BEGIN Input data

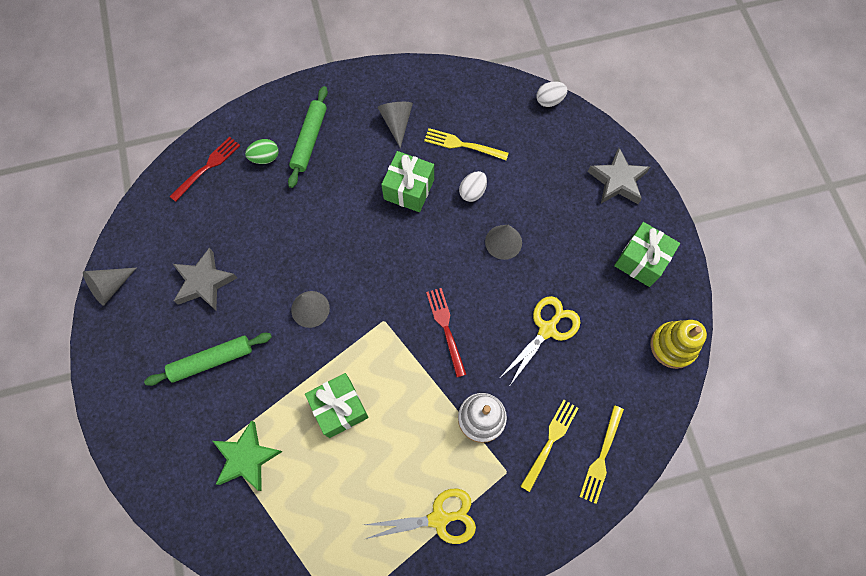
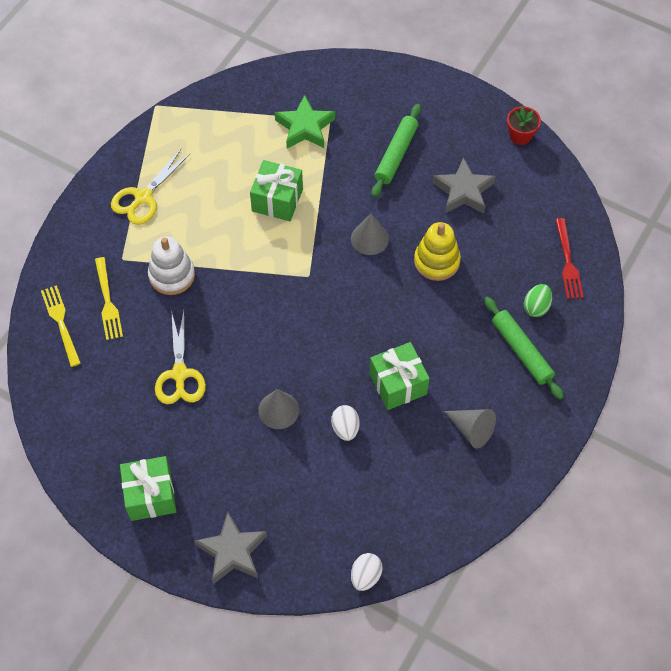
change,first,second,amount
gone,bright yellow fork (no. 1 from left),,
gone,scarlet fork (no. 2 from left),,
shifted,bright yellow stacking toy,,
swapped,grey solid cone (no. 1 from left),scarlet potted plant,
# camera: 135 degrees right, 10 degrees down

END Input data

◆ **What this task involves**
Copy exactly the line that contains "swapped,grey solid cone" and every line after it through the end of the entries, with nothing added.

◆ **Result of this task**
swapped,grey solid cone (no. 1 from left),scarlet potted plant,
# camera: 135 degrees right, 10 degrees down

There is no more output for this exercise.